Given records: Begin

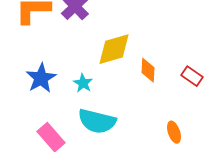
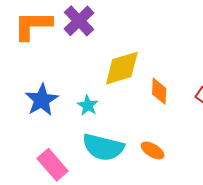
orange ellipse: (174, 132) -> (153, 150), moved, turned -40

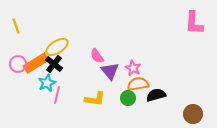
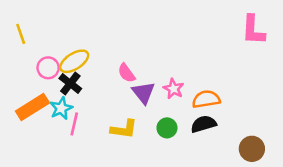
orange rectangle: (36, 63) -> (32, 107), moved
pink circle: (18, 64) -> (48, 68), moved
orange semicircle: (138, 84) -> (206, 99), moved

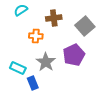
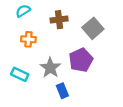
orange cross: (36, 36) -> (28, 39), moved
blue rectangle: (33, 83) -> (62, 91), moved

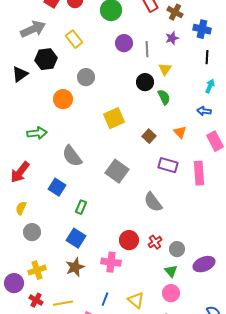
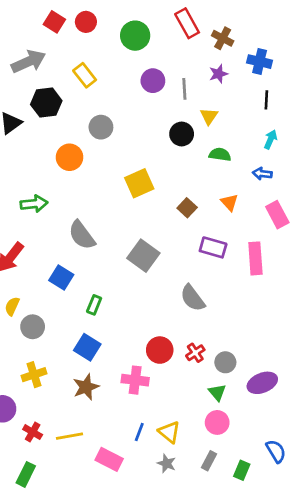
green semicircle: (164, 97) -> (220, 154), moved, turned -56
gray circle: (32, 232) -> (33, 327), moved
yellow cross: (37, 270) -> (34, 375), moved
blue line: (105, 299) -> (139, 432), moved

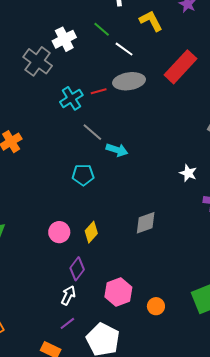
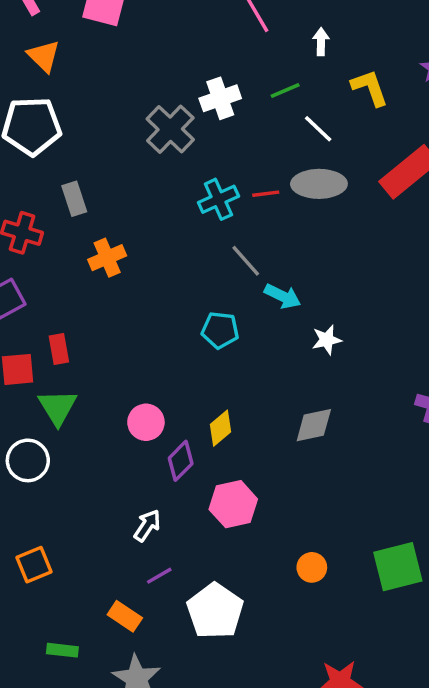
green line: (102, 29) -> (285, 90), turned -72
white star: (188, 173) -> (327, 340), moved, turned 30
pink circle: (59, 232) -> (146, 422), moved
purple diamond: (77, 269) -> (181, 461), moved
pink hexagon: (118, 292) -> (233, 504), moved
white arrow: (68, 295) -> (147, 526), moved

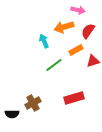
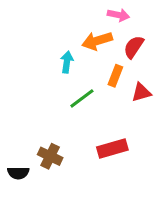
cyan arrow: (44, 41) -> (67, 62), turned 32
orange rectangle: (76, 50) -> (115, 76), turned -40
brown cross: (33, 103) -> (50, 156), turned -35

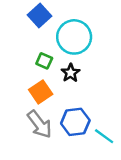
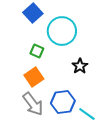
black star: (71, 73) -> (80, 66), moved

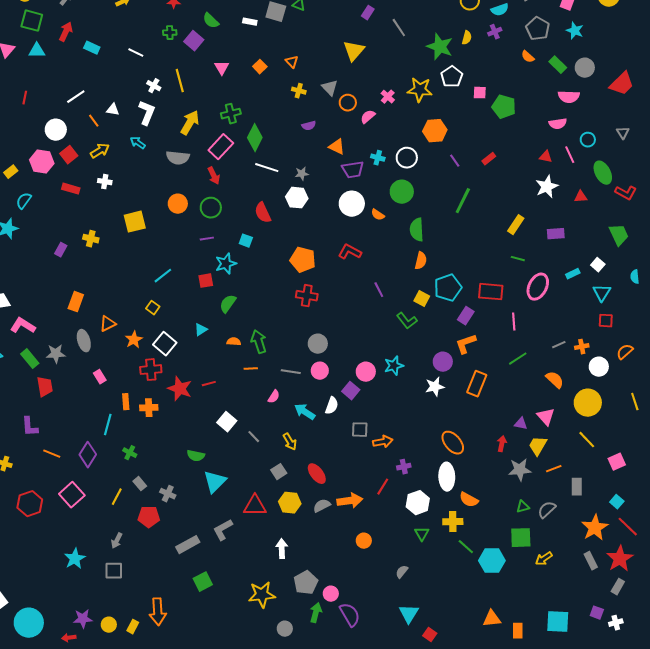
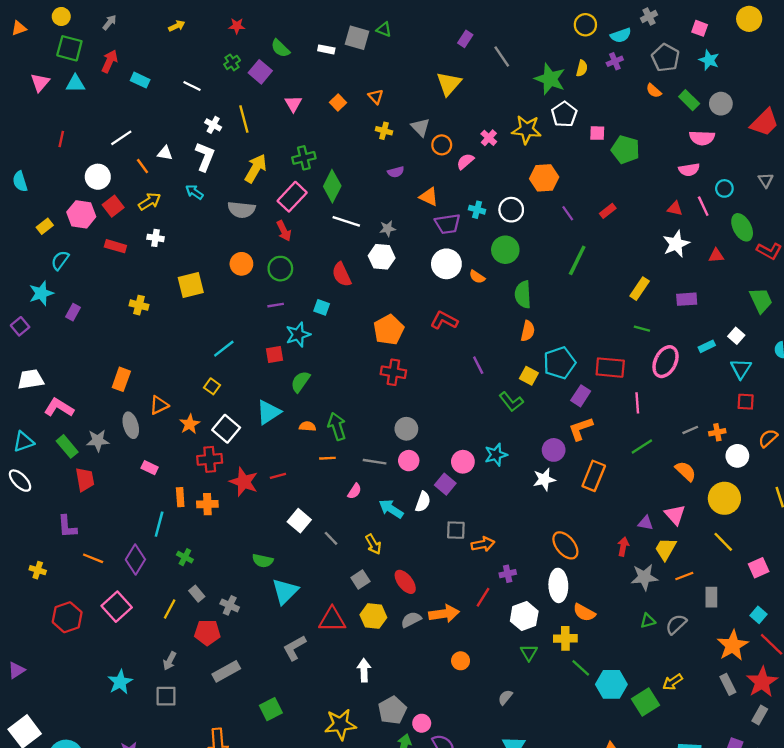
green cross: (170, 33) -> (232, 62), turned -32
purple rectangle: (61, 250) -> (73, 312), moved
orange pentagon: (303, 260) -> (389, 330), turned 30
cyan triangle: (201, 330) -> (269, 412), size x1.6
pink rectangle: (100, 377) -> (150, 468), turned -32
green square: (521, 538) -> (645, 702), moved, turned -30
gray rectangle: (188, 545) -> (226, 671), moved

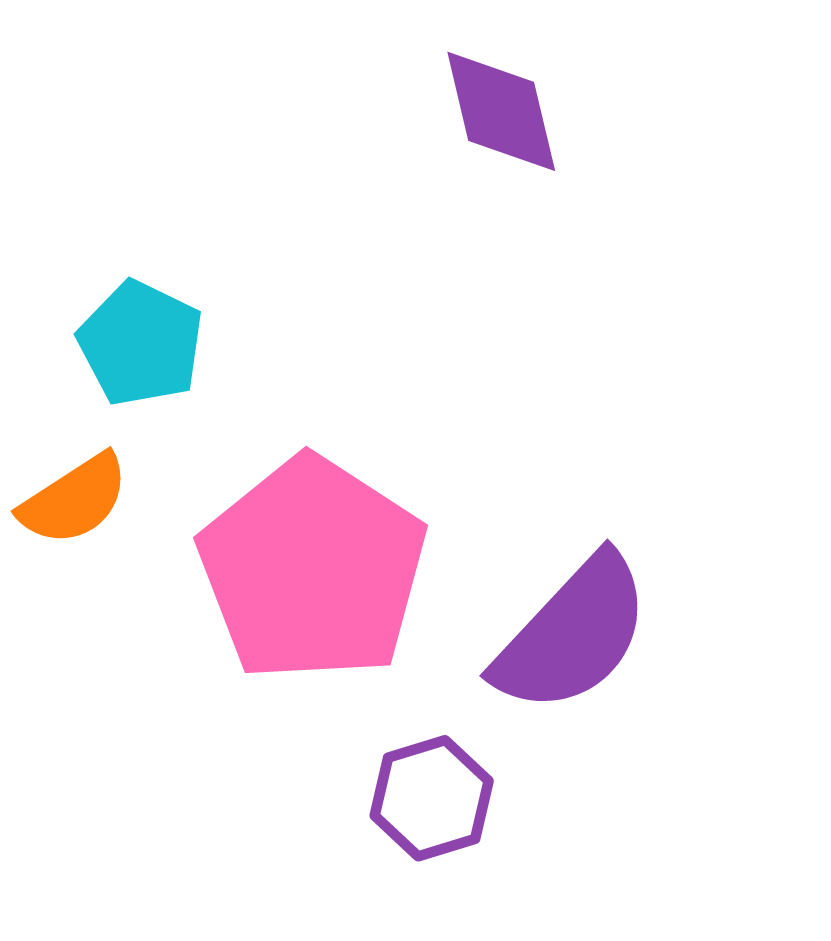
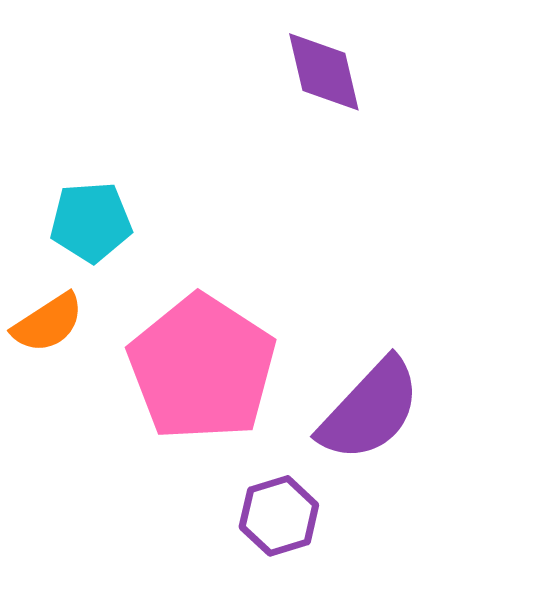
cyan pentagon: (141, 343) -> (91, 222), turned -30

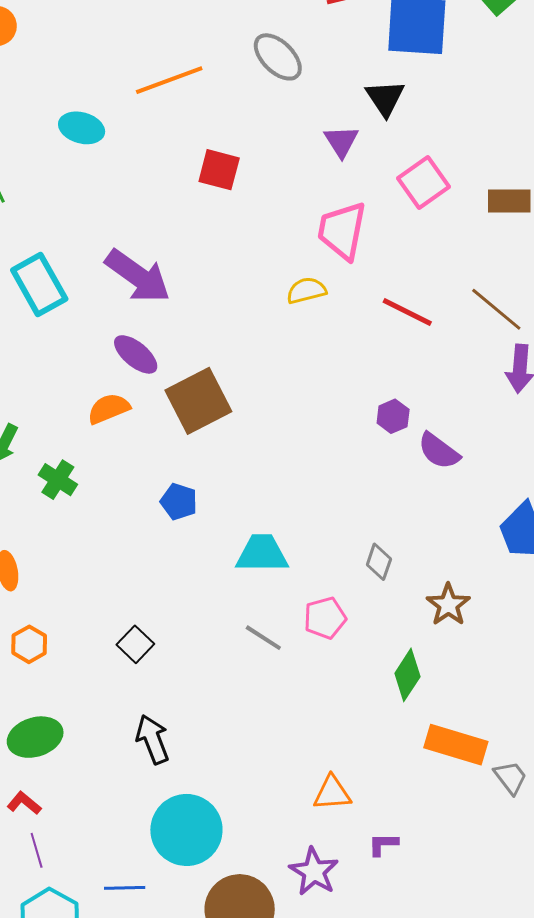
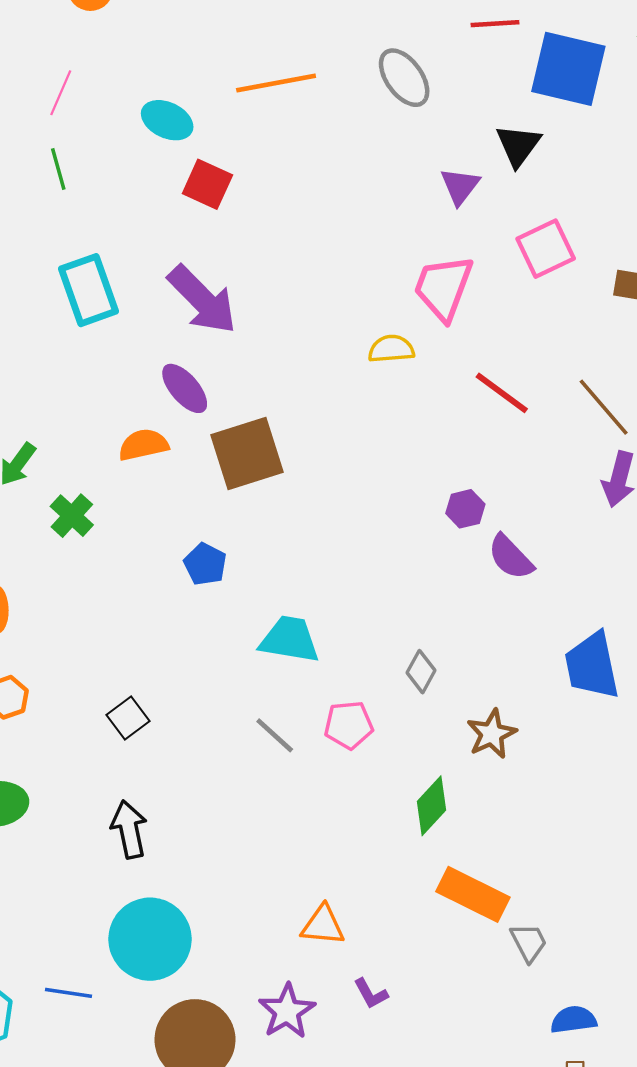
red square: (219, 170) -> (207, 184), moved
purple L-shape: (383, 844) -> (371, 994), turned -128

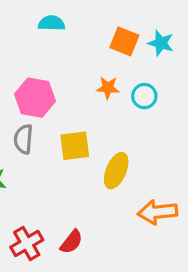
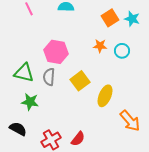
orange square: (124, 41) -> (110, 18), turned 36
yellow square: (75, 146) -> (80, 81), turned -30
orange arrow: (158, 212) -> (130, 121), turned -125

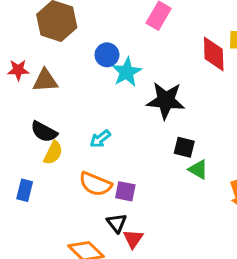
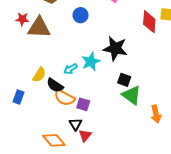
cyan star: (127, 72) -> (91, 62), moved
brown triangle: (45, 81) -> (39, 28), size x1.4
black semicircle: (44, 132) -> (55, 85), moved
green triangle: (198, 169) -> (132, 95), size x1.5

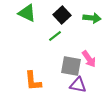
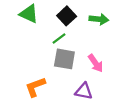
gray square: (71, 66) -> (64, 59), moved
orange L-shape: (33, 81) -> (35, 87), turned 75

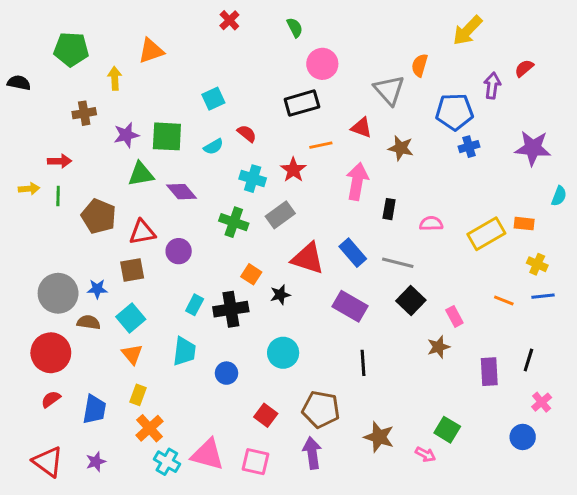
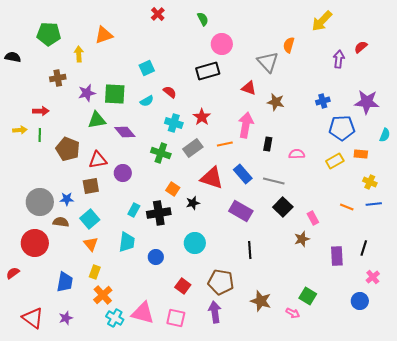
blue pentagon: (454, 112) -> (342, 128), moved
orange line: (321, 145) -> (225, 144), moved
yellow rectangle: (486, 234) -> (335, 161), size x0.7
red semicircle: (51, 399) -> (13, 273), moved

Given records: End

*Work instructions*:
Give again the stretch of the entries above that begins at the line with "pink circle: (59, 232) -> (146, 422), moved" and ends at the line with "cyan star: (127, 72) -> (91, 62), moved", word for word, with no pictures.

*Answer for the task*:
pink circle: (59, 232) -> (146, 422), moved
purple diamond: (77, 269) -> (181, 461), moved
pink hexagon: (118, 292) -> (233, 504), moved
white arrow: (68, 295) -> (147, 526), moved

cyan arrow: (44, 41) -> (67, 62), turned 32
orange rectangle: (76, 50) -> (115, 76), turned -40
brown cross: (33, 103) -> (50, 156), turned -35

black star: (71, 73) -> (80, 66), moved

green cross: (170, 33) -> (232, 62), turned -32
purple rectangle: (61, 250) -> (73, 312), moved
orange pentagon: (303, 260) -> (389, 330), turned 30
cyan triangle: (201, 330) -> (269, 412), size x1.6
pink rectangle: (100, 377) -> (150, 468), turned -32
green square: (521, 538) -> (645, 702), moved, turned -30
gray rectangle: (188, 545) -> (226, 671), moved

cyan pentagon: (141, 343) -> (91, 222), turned -30

red square: (219, 170) -> (207, 184), moved
purple L-shape: (383, 844) -> (371, 994), turned -128

orange square: (124, 41) -> (110, 18), turned 36
yellow square: (75, 146) -> (80, 81), turned -30
orange arrow: (158, 212) -> (130, 121), turned -125

cyan star: (127, 72) -> (91, 62), moved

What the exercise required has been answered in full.